Records from a data source:

•••

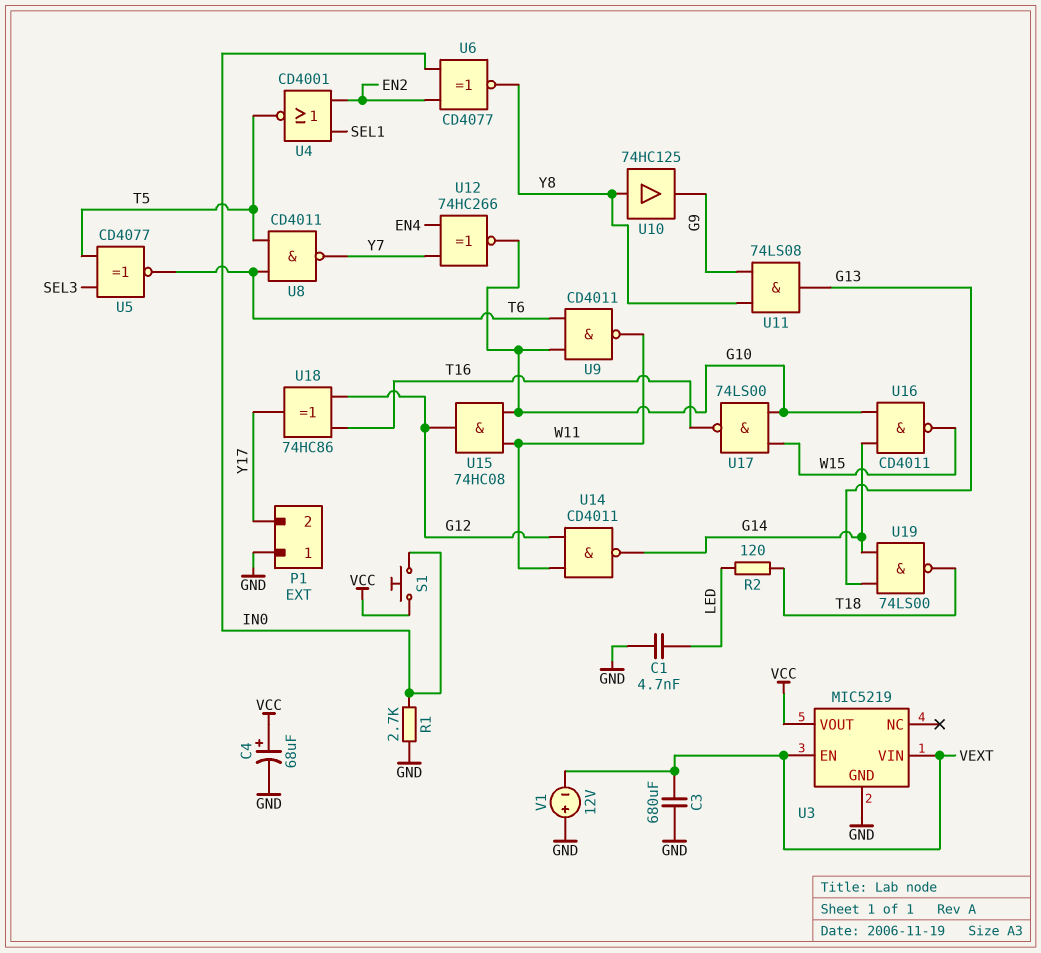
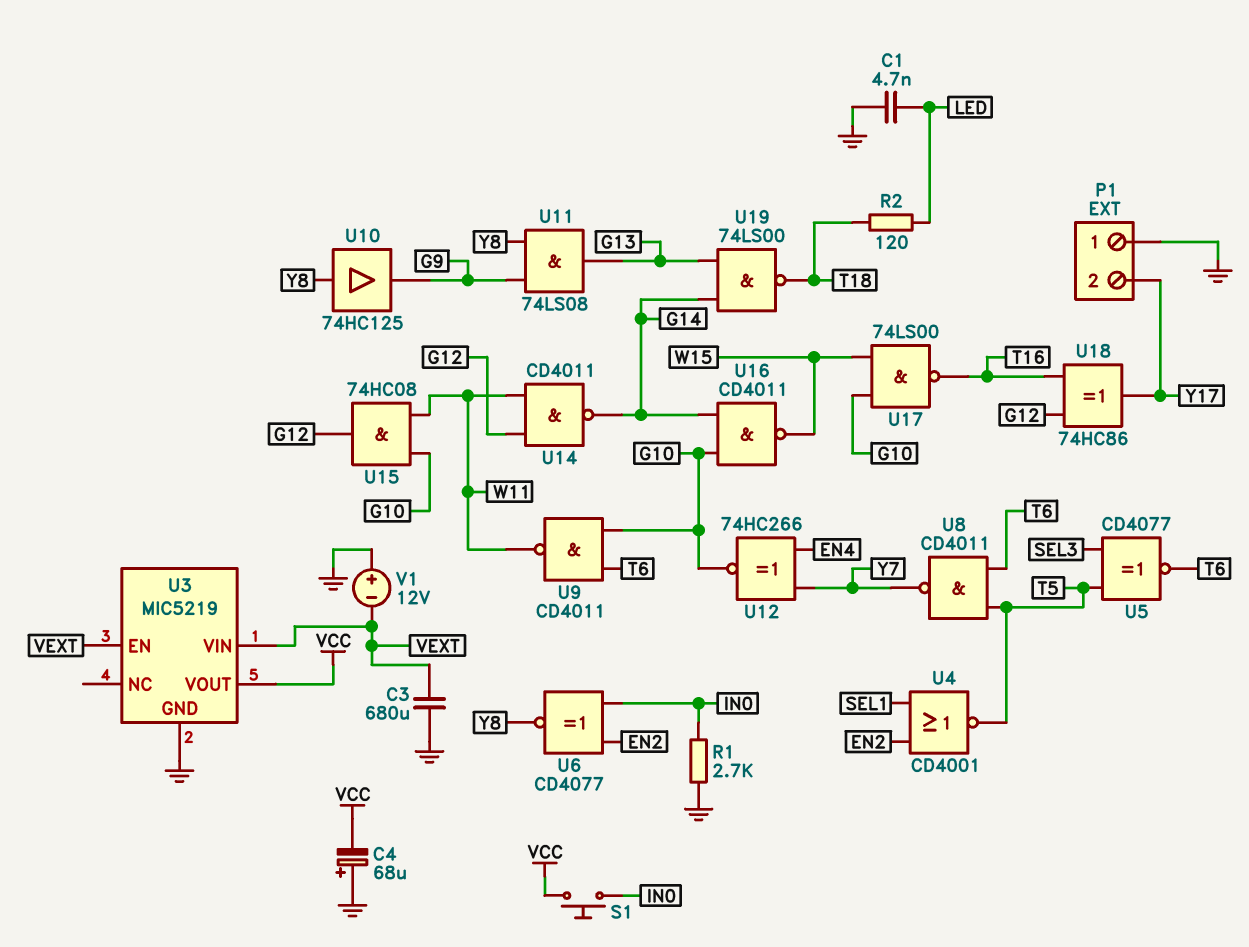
C4: 68uF (plus VCC, minus GND) -> 68uF (plus GND, minus VCC)

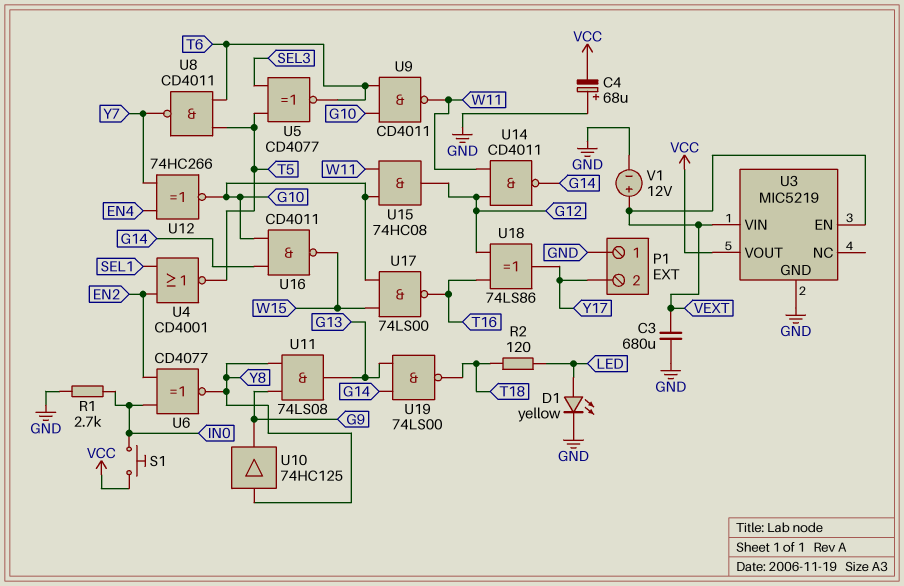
C1: 4.7nF (GND, LED) -> none
D1: none -> LED yellow (A LED, K GND)
U18: XOR 74HC86 (in G12, in T16, out Y17) -> XOR 74LS86 (in G12, in T16, out Y17)
V1: 12V (plus GND, minus VEXT) -> 12V (plus VEXT, minus GND)

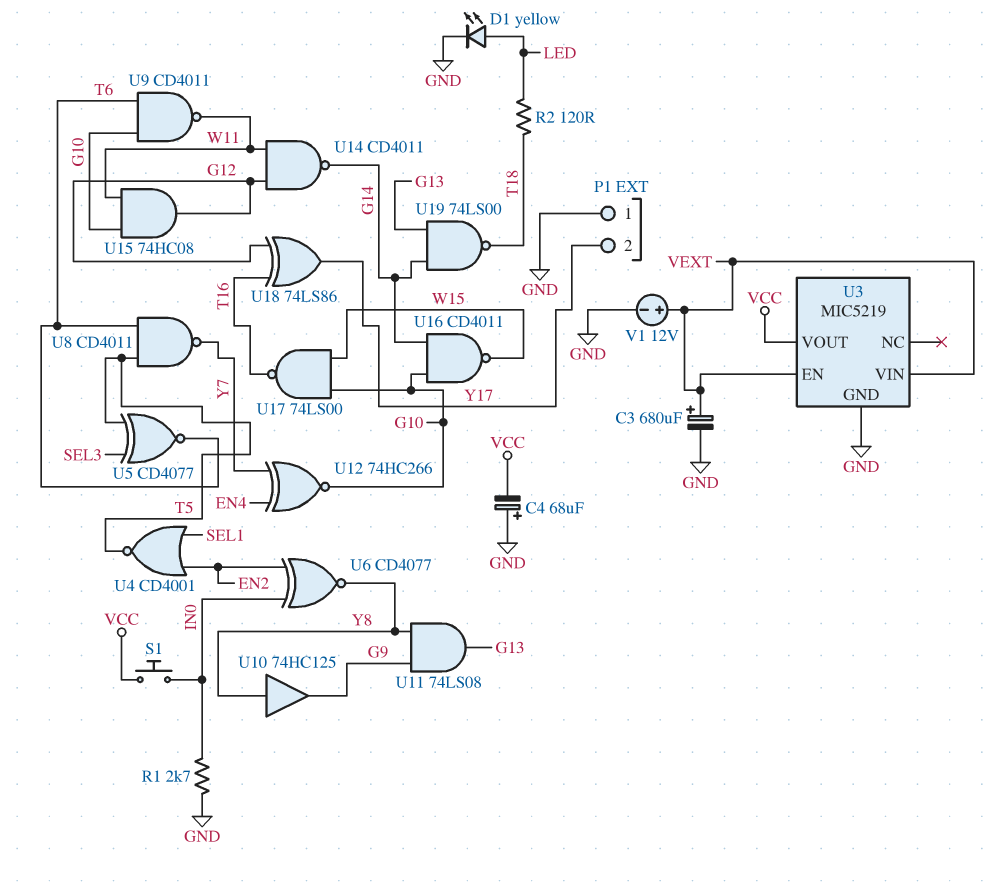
C3: 680uF (GND, VEXT) -> 680uF (plus VEXT, minus GND)

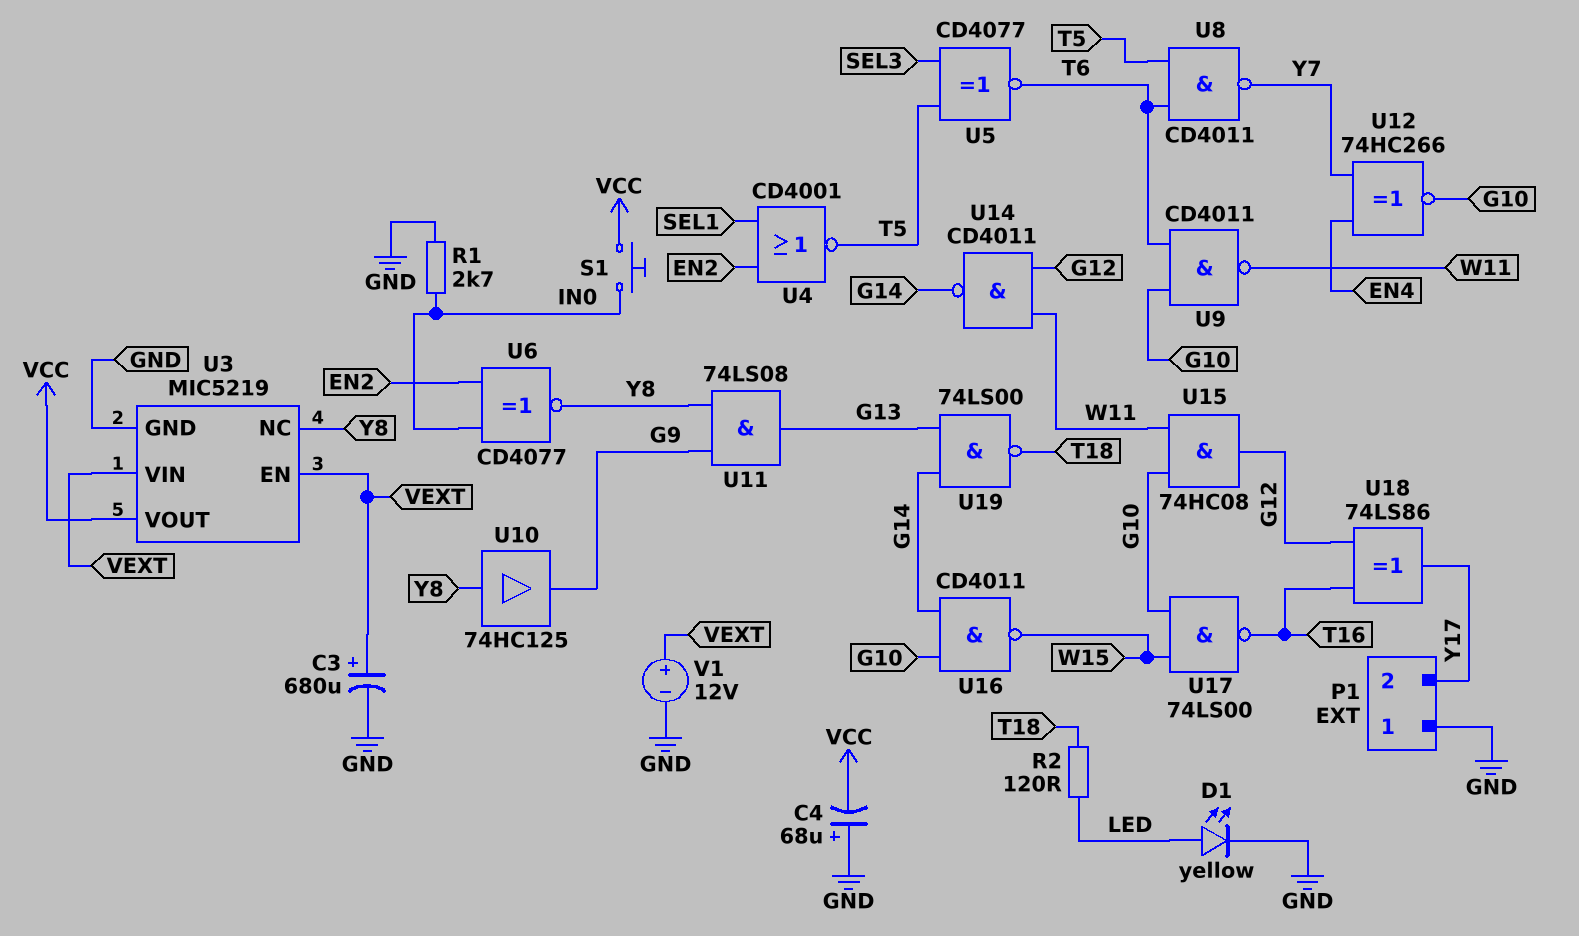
U3 pin NC: none -> Y8

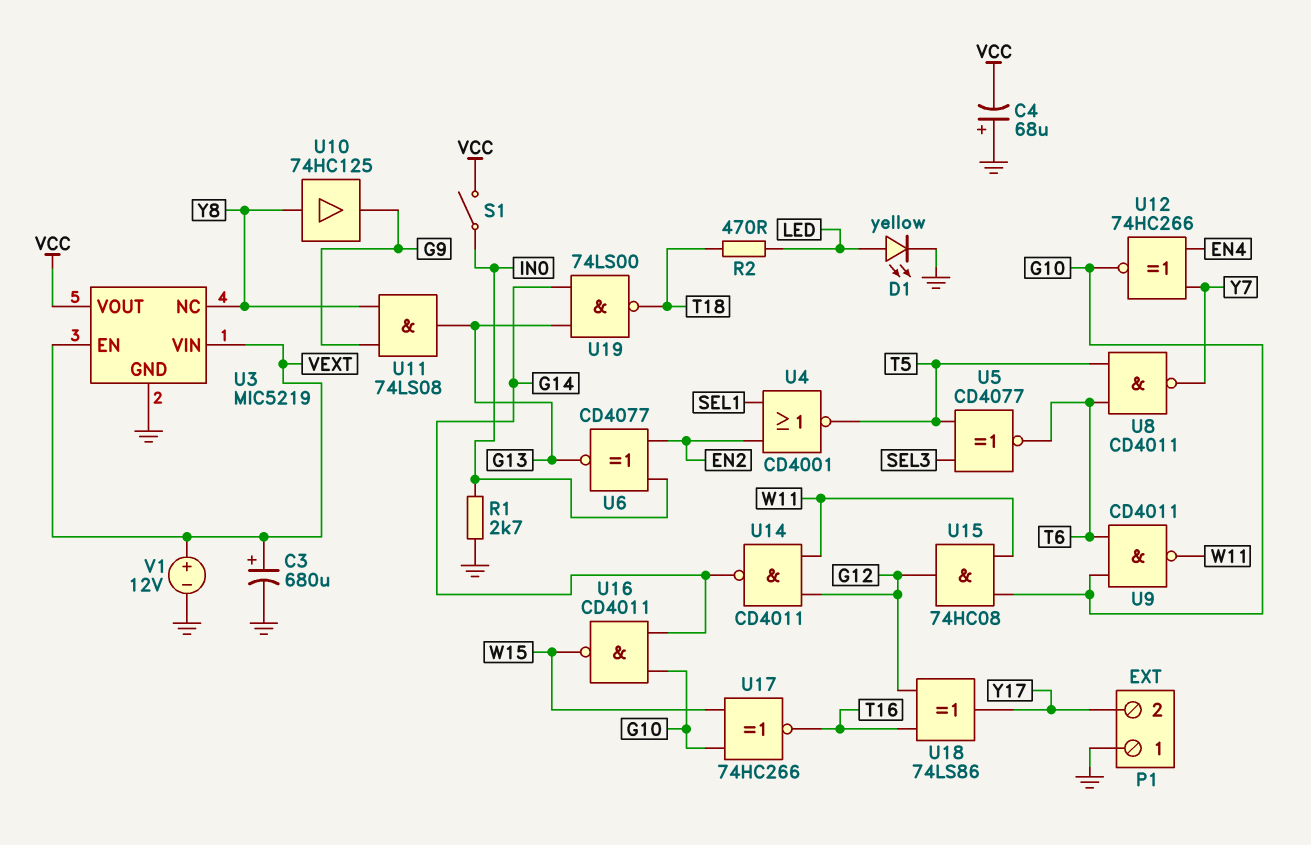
R2: 120 (LED, T18) -> 470 (LED, T18)
S1: button (IN0, VCC) -> switch (IN0, VCC)
U6: XNOR CD4077 (in EN2, in IN0, out Y8) -> XNOR CD4077 (in EN2, in IN0, out G13)
U17: NAND 74LS00 (in G10, in W15, out T16) -> XNOR 74HC266 (in G10, in W15, out T16)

•••

**Aim of the task:** Write out exactly those lines running from the line with "U6: XNOR CD4077" to the end of the data above, the first and last included.

**Your response:**
U6: XNOR CD4077 (in EN2, in IN0, out Y8) -> XNOR CD4077 (in EN2, in IN0, out G13)
U17: NAND 74LS00 (in G10, in W15, out T16) -> XNOR 74HC266 (in G10, in W15, out T16)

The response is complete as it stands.